Your output should match the listing below word for word, without any images.

◆ ◆ ◆ ◆

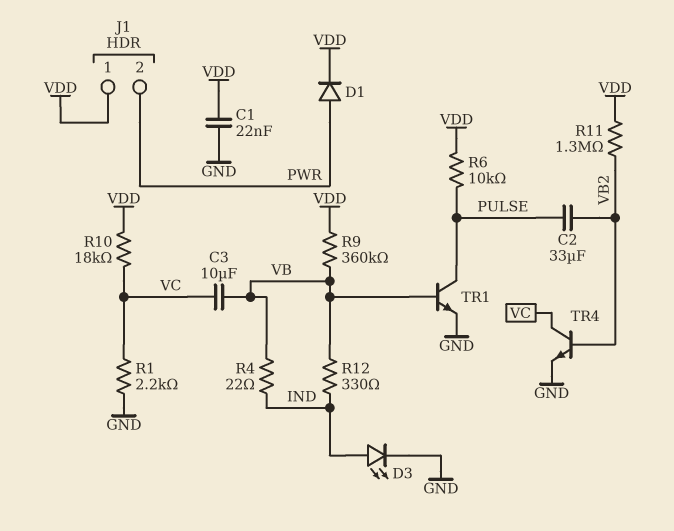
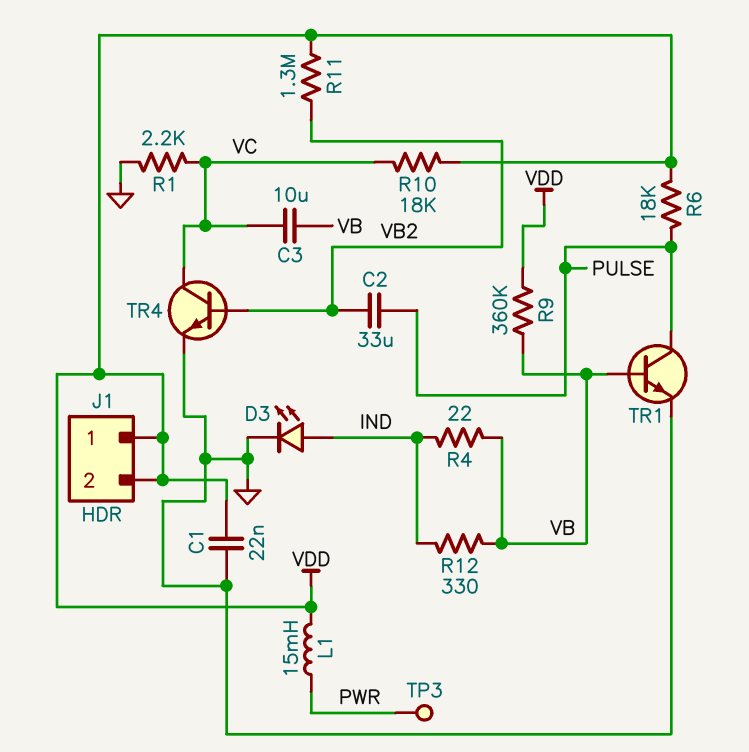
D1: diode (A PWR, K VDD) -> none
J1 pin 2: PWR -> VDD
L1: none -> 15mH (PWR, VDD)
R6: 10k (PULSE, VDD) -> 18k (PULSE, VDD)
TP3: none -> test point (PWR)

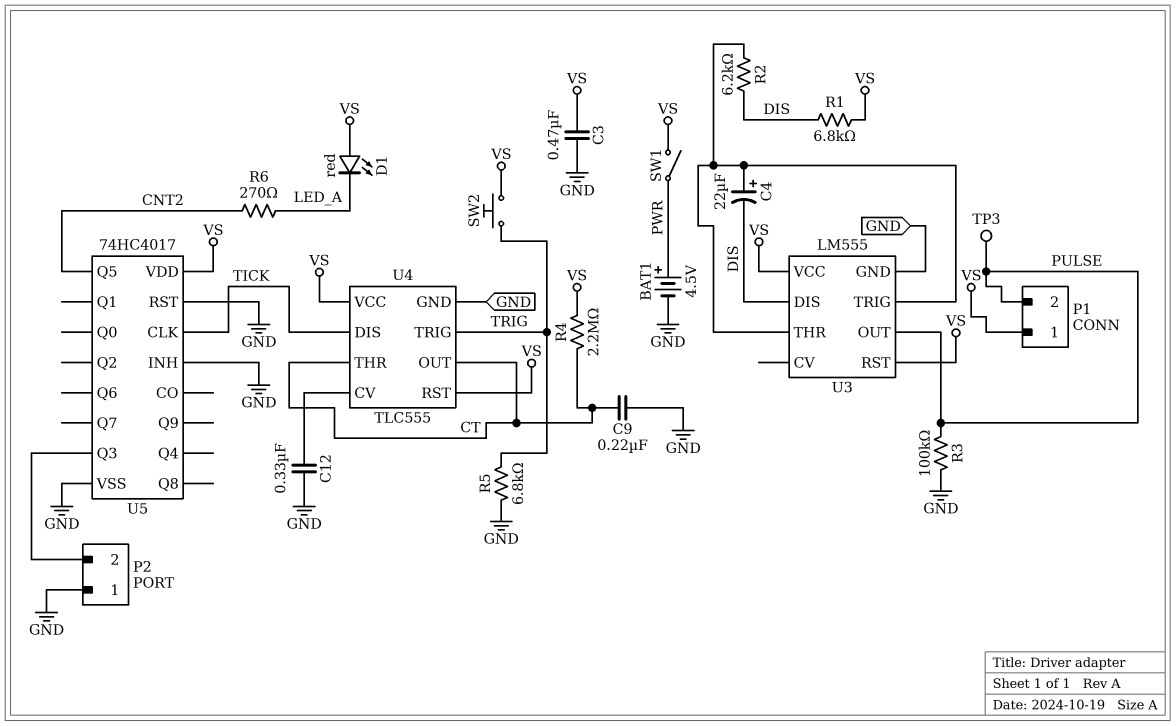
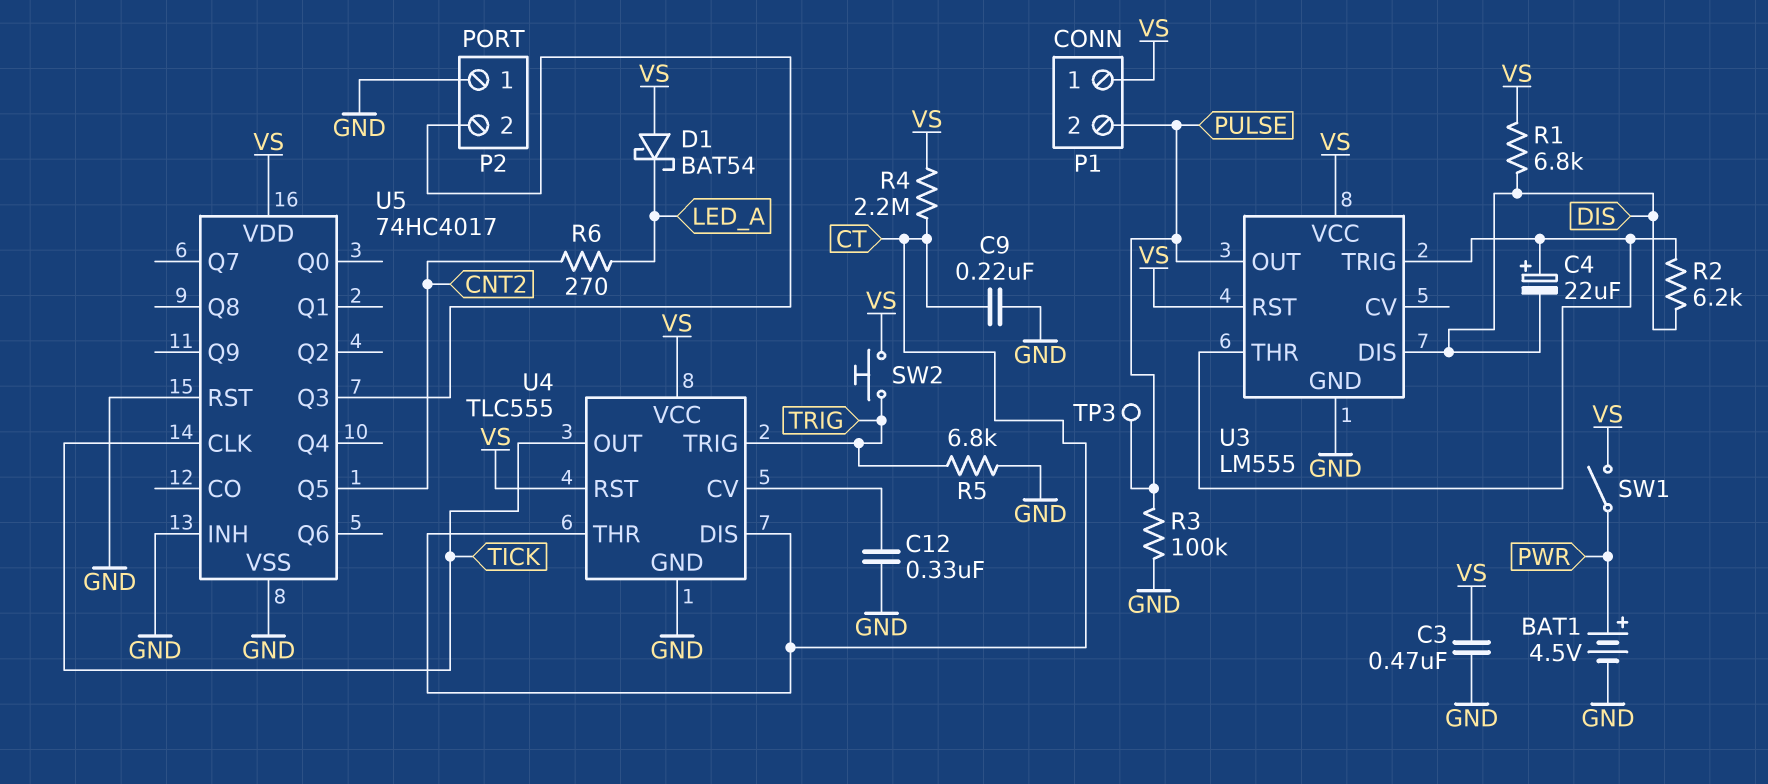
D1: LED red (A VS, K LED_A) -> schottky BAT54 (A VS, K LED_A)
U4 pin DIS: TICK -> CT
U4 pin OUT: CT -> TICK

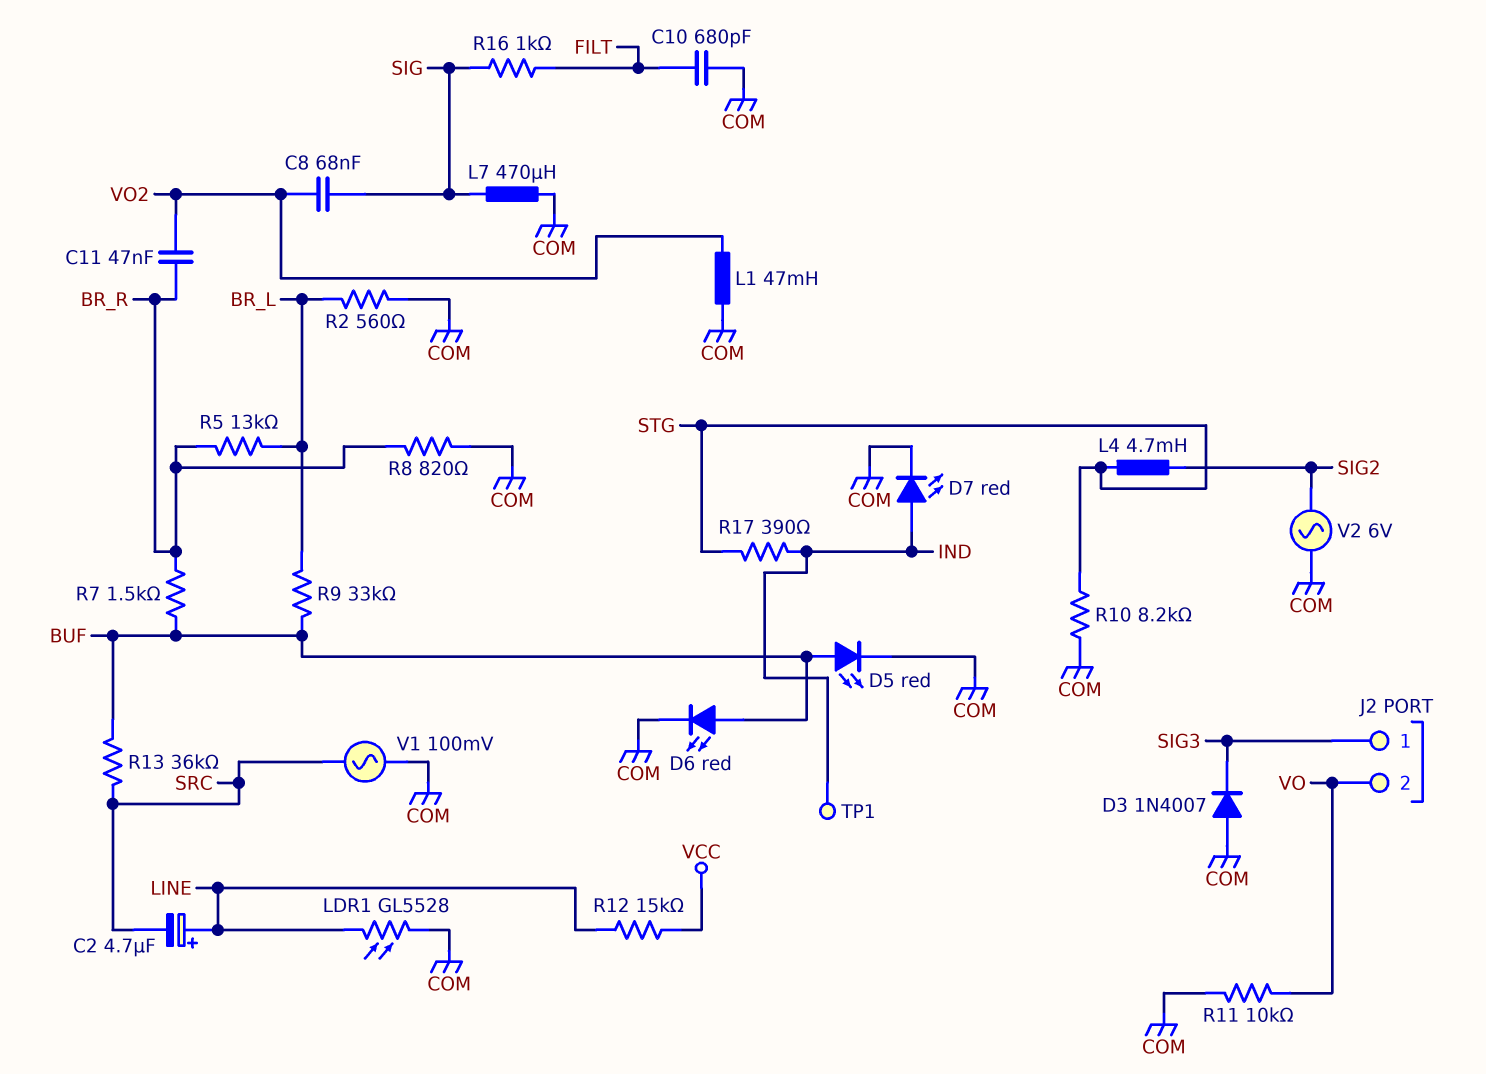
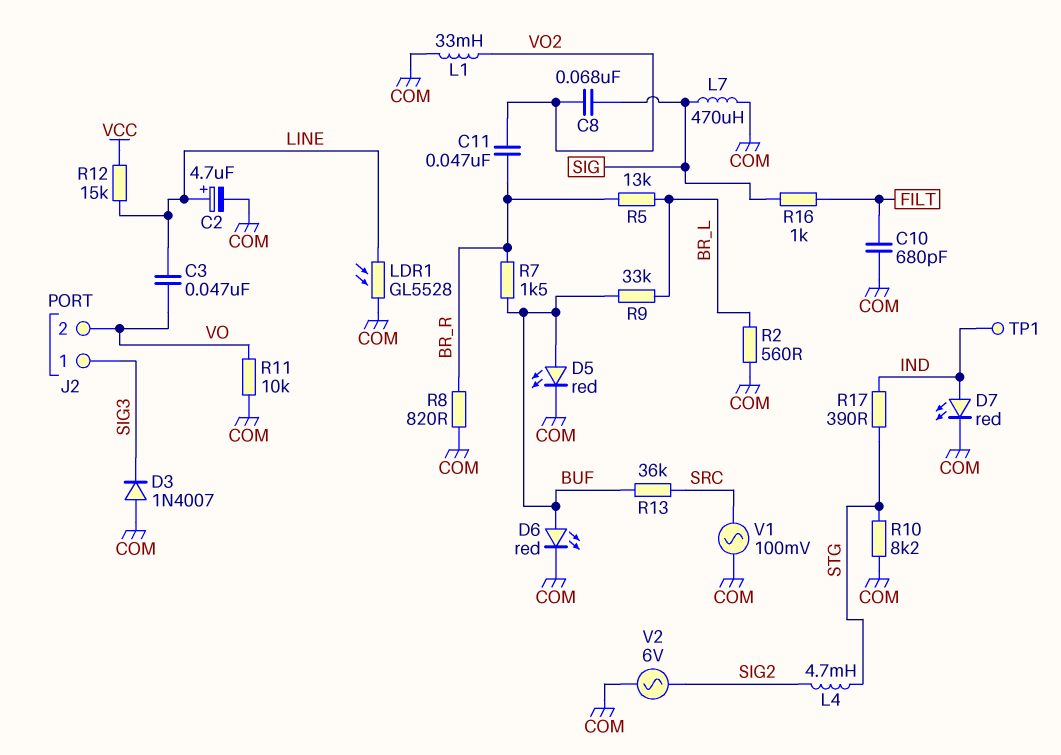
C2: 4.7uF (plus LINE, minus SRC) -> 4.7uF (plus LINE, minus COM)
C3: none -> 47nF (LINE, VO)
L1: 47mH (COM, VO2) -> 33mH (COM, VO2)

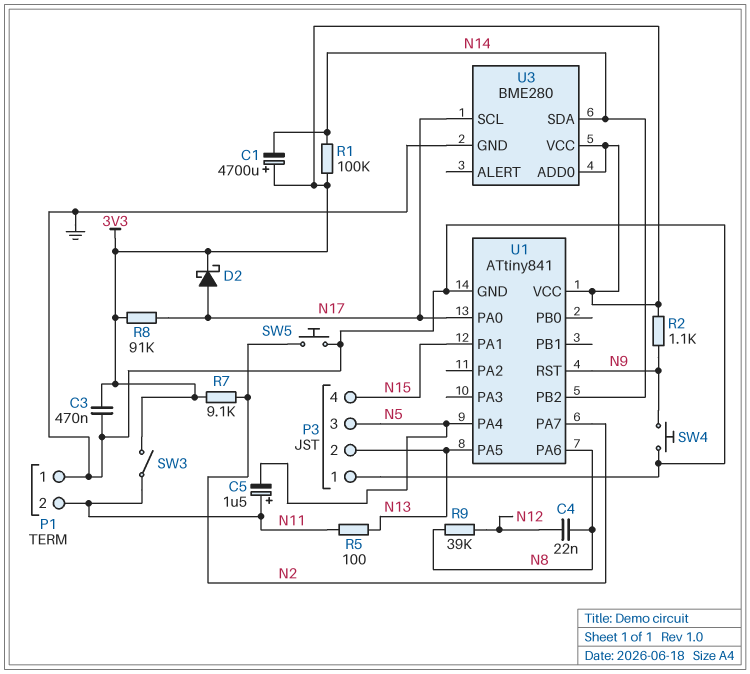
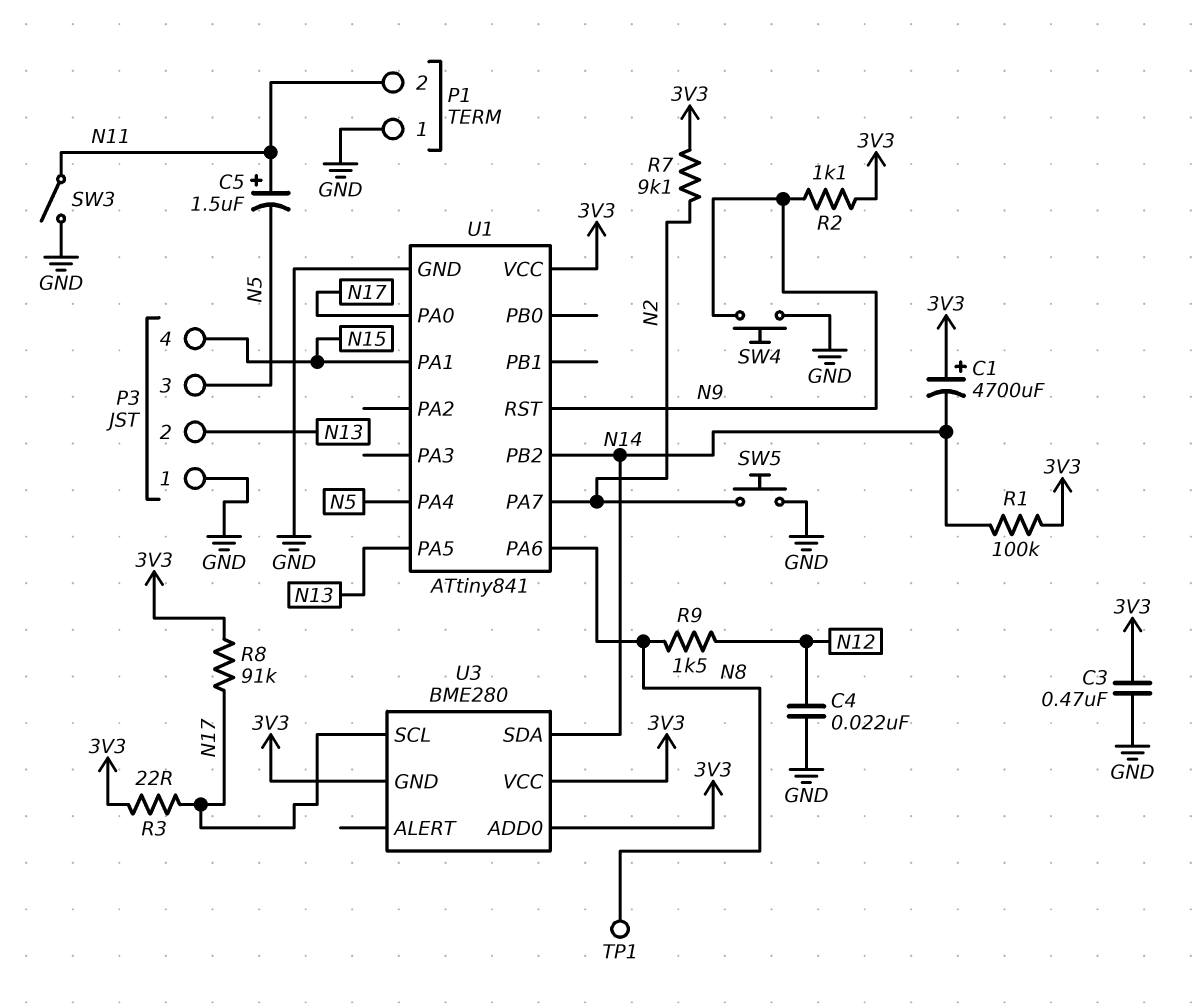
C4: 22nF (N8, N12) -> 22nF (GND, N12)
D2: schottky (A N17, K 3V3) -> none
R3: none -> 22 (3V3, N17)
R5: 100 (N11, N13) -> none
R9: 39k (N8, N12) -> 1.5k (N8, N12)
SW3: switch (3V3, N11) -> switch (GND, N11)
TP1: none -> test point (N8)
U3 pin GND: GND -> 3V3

◆ ◆ ◆ ◆

Exercise output:
D1: diode (A PWR, K VDD) -> none
J1 pin 2: PWR -> VDD
L1: none -> 15mH (PWR, VDD)
R6: 10k (PULSE, VDD) -> 18k (PULSE, VDD)
TP3: none -> test point (PWR)

D1: LED red (A VS, K LED_A) -> schottky BAT54 (A VS, K LED_A)
U4 pin DIS: TICK -> CT
U4 pin OUT: CT -> TICK

C2: 4.7uF (plus LINE, minus SRC) -> 4.7uF (plus LINE, minus COM)
C3: none -> 47nF (LINE, VO)
L1: 47mH (COM, VO2) -> 33mH (COM, VO2)

C4: 22nF (N8, N12) -> 22nF (GND, N12)
D2: schottky (A N17, K 3V3) -> none
R3: none -> 22 (3V3, N17)
R5: 100 (N11, N13) -> none
R9: 39k (N8, N12) -> 1.5k (N8, N12)
SW3: switch (3V3, N11) -> switch (GND, N11)
TP1: none -> test point (N8)
U3 pin GND: GND -> 3V3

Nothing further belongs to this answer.